> **Exercise directions**: Only some lines are wanted. Transcribe, exactly, the lines below from the line with "pink pentagon at (1300, 508): rotated" up to and including the line with "cyan hexagon at (292, 546): moved 7 px right".

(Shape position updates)
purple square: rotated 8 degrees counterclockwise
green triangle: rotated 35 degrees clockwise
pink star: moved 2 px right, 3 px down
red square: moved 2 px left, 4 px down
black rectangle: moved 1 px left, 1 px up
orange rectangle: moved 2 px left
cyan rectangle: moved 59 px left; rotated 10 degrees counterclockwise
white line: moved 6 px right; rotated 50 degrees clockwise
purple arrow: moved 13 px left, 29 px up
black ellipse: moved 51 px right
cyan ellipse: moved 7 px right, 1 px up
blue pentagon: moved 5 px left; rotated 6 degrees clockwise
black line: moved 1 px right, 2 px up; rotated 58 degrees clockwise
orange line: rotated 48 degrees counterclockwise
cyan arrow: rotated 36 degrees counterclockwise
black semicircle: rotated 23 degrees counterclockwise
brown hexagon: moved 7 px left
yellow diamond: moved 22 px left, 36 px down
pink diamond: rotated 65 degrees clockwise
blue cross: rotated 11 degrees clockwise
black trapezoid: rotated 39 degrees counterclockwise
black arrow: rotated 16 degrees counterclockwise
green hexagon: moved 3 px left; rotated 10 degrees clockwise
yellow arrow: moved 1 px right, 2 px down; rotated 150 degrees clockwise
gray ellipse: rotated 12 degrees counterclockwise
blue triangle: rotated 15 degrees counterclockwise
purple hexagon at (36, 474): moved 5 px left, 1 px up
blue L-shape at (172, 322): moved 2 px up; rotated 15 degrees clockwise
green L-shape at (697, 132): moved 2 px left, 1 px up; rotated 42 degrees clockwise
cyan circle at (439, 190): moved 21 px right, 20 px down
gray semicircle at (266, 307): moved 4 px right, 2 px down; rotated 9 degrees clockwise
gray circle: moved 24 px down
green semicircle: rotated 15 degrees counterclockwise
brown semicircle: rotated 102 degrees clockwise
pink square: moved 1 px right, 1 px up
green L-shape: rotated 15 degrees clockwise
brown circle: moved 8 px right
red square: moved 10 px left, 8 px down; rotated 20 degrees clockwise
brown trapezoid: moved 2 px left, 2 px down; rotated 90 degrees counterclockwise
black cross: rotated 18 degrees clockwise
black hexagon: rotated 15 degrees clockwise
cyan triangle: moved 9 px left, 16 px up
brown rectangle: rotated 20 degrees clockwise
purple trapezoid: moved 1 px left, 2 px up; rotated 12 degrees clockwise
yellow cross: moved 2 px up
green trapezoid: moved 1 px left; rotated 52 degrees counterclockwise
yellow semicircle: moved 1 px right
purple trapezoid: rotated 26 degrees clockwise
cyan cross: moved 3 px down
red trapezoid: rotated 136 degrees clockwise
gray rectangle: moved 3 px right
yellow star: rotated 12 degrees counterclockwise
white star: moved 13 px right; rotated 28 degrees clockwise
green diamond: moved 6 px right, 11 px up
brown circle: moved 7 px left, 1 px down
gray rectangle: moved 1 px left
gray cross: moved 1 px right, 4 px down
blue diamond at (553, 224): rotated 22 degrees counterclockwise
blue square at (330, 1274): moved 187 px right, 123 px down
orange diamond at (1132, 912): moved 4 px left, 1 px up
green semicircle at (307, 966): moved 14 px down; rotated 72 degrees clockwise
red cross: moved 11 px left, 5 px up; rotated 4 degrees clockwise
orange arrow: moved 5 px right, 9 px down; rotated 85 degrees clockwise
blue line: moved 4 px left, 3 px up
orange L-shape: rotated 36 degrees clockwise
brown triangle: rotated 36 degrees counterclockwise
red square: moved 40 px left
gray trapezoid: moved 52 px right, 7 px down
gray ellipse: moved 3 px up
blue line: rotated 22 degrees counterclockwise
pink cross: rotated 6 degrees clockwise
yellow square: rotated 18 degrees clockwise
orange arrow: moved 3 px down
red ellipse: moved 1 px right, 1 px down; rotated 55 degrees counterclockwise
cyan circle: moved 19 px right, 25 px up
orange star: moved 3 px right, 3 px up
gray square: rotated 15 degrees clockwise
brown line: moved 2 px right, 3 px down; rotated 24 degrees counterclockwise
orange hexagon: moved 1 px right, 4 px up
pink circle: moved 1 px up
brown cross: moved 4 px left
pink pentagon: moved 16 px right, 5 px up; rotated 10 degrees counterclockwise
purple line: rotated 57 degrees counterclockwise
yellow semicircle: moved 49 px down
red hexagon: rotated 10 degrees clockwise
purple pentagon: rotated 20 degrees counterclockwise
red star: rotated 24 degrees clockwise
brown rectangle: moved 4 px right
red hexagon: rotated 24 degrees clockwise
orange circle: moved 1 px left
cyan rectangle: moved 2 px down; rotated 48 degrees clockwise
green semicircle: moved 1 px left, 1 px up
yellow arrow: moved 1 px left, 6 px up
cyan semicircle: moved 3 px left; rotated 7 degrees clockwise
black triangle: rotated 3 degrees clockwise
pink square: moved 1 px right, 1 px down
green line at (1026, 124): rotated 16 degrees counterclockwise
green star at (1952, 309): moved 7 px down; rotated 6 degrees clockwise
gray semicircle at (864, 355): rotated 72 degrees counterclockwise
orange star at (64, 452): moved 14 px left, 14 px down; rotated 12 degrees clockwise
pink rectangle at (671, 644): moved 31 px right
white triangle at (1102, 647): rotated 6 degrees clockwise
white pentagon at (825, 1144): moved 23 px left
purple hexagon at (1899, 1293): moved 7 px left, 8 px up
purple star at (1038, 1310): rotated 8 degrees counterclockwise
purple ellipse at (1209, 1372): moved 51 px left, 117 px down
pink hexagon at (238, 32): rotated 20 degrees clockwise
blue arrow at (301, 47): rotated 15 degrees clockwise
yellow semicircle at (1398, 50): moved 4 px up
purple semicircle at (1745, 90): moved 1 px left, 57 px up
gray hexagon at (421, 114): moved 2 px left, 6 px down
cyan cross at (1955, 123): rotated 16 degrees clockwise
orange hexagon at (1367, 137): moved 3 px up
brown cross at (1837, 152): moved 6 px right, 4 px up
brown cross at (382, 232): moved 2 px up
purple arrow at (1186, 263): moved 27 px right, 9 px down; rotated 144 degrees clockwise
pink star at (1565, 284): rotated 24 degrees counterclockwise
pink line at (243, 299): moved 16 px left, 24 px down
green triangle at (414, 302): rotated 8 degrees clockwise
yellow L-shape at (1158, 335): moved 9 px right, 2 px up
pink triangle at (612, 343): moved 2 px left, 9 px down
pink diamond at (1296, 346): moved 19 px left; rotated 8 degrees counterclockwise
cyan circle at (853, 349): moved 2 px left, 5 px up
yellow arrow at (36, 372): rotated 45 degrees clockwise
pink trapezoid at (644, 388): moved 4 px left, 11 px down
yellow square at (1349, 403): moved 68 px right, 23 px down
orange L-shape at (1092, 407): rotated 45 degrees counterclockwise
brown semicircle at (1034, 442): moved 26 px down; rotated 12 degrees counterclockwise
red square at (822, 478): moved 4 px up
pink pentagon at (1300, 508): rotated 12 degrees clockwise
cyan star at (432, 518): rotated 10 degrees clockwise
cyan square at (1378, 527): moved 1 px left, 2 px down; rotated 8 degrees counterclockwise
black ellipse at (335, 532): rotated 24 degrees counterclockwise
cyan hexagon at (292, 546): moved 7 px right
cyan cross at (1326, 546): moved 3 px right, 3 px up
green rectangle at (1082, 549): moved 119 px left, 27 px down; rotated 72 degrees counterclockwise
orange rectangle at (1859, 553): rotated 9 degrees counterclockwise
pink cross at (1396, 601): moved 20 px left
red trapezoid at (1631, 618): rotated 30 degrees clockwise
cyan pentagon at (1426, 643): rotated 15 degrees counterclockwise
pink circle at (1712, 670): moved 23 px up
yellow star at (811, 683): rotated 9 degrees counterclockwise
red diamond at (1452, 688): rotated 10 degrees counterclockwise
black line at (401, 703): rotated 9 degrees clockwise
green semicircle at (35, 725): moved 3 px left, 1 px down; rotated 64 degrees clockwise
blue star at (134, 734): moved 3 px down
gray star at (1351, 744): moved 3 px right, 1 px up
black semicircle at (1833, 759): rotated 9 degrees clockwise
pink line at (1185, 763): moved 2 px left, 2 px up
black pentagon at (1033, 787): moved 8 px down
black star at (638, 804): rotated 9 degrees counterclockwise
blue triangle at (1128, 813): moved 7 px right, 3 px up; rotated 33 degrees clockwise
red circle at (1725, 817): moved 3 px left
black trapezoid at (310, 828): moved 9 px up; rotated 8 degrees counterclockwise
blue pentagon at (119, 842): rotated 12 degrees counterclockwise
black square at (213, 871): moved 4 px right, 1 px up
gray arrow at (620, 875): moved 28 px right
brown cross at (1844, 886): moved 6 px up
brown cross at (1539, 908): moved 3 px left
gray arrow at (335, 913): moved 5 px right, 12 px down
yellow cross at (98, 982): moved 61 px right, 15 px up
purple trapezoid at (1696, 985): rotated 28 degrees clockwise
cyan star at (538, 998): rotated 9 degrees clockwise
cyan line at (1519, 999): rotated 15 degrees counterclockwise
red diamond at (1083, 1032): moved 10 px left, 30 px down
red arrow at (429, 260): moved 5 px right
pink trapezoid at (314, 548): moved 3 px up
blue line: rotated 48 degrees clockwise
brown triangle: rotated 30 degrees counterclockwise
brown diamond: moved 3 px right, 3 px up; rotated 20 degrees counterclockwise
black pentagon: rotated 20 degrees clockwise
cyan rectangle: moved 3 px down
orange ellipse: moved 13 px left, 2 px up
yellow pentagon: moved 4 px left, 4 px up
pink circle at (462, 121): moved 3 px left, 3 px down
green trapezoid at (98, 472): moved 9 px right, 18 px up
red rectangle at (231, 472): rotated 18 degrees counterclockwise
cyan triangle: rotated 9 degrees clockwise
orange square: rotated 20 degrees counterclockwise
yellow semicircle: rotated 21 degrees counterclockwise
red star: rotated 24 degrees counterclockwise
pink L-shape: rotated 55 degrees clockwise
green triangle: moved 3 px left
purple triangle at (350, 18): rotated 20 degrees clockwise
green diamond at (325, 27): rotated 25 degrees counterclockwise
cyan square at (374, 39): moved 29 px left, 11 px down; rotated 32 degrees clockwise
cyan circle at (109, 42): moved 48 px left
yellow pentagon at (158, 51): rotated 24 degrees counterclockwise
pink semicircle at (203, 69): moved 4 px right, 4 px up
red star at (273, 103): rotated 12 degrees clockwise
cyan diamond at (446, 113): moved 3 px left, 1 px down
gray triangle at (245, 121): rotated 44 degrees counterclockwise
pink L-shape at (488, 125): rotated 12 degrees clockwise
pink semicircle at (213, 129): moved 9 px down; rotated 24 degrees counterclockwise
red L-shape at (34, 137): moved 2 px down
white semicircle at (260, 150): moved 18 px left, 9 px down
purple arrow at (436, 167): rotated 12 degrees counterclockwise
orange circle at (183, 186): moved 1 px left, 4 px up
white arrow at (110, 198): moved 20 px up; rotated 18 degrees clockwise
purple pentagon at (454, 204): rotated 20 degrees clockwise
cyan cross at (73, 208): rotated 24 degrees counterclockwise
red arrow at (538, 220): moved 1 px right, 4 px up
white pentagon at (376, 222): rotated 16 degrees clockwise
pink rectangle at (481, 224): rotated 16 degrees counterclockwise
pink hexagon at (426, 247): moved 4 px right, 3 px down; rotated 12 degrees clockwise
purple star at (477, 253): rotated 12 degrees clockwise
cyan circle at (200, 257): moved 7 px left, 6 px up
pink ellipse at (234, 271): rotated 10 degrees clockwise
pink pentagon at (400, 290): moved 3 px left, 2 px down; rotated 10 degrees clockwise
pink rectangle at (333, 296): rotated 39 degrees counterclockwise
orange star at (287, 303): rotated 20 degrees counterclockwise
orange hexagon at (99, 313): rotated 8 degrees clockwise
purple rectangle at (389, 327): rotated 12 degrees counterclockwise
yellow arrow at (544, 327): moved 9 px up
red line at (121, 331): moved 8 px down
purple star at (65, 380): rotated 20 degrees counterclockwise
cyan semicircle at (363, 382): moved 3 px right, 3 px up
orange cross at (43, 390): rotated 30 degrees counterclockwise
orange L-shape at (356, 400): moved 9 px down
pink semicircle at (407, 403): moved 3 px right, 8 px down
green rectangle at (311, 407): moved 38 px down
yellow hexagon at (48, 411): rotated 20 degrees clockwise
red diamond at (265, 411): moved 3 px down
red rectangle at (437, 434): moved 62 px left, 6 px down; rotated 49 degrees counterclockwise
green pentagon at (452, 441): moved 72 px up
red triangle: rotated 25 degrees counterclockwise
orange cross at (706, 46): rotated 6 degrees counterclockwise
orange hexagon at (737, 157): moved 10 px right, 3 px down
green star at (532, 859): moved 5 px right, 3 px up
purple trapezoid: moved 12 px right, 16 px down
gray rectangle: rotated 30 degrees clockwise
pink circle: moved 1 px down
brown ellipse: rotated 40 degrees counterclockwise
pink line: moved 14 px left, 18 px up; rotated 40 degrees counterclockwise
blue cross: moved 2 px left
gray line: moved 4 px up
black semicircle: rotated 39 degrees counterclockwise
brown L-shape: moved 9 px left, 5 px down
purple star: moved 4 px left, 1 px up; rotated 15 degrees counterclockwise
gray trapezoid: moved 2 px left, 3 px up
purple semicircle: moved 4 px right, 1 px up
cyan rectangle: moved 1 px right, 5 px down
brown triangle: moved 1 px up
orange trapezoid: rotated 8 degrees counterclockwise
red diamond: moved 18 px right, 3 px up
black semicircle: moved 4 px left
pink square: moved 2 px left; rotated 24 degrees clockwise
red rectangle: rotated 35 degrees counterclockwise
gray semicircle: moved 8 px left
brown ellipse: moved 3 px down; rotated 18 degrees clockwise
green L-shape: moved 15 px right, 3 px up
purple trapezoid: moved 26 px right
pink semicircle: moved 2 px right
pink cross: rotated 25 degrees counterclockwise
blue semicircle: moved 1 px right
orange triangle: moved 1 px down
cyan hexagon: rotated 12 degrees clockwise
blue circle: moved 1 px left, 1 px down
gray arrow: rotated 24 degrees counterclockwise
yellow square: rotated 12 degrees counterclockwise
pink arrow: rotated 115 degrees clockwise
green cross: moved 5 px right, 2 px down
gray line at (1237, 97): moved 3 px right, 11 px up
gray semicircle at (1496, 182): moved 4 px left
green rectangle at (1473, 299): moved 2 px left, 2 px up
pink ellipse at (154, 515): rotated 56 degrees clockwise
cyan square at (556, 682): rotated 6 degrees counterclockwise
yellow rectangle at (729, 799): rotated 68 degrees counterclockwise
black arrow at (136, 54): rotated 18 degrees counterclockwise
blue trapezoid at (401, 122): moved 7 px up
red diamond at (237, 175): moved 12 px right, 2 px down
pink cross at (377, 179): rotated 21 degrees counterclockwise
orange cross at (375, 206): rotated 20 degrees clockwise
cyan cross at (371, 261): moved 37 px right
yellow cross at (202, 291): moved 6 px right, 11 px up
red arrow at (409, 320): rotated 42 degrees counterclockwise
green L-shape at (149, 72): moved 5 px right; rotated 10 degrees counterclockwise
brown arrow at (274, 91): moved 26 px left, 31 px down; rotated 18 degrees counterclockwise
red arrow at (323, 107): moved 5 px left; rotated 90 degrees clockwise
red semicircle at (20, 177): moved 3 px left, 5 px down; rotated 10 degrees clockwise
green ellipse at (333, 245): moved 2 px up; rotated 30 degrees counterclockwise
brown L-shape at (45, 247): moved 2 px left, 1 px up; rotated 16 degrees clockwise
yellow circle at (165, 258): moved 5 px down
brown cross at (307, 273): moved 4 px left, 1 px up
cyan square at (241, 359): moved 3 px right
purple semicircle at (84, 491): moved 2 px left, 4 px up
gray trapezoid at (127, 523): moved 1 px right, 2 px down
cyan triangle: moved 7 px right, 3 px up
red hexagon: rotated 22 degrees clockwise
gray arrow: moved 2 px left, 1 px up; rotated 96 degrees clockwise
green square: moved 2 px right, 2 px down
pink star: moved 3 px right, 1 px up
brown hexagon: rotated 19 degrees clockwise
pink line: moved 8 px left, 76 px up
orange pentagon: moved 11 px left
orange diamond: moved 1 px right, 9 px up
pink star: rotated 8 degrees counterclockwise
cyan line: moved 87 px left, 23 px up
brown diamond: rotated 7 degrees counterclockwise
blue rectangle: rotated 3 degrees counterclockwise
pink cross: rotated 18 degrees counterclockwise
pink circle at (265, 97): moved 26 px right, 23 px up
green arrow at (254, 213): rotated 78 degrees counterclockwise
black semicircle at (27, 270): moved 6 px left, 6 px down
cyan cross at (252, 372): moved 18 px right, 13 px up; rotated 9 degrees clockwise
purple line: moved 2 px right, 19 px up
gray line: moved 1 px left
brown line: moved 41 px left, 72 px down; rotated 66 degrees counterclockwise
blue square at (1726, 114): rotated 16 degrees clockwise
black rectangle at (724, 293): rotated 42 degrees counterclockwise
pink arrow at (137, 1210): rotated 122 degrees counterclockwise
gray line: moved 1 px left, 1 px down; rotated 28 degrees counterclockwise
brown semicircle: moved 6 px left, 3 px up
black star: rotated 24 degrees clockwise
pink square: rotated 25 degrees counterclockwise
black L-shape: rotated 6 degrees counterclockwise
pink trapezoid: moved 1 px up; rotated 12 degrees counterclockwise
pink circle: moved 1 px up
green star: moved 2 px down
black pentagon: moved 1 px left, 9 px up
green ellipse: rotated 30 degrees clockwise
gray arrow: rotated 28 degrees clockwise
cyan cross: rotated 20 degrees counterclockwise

> **Task solution**:
pink pentagon at (1300, 508): rotated 12 degrees clockwise
cyan star at (432, 518): rotated 10 degrees clockwise
cyan square at (1378, 527): moved 1 px left, 2 px down; rotated 8 degrees counterclockwise
black ellipse at (335, 532): rotated 24 degrees counterclockwise
cyan hexagon at (292, 546): moved 7 px right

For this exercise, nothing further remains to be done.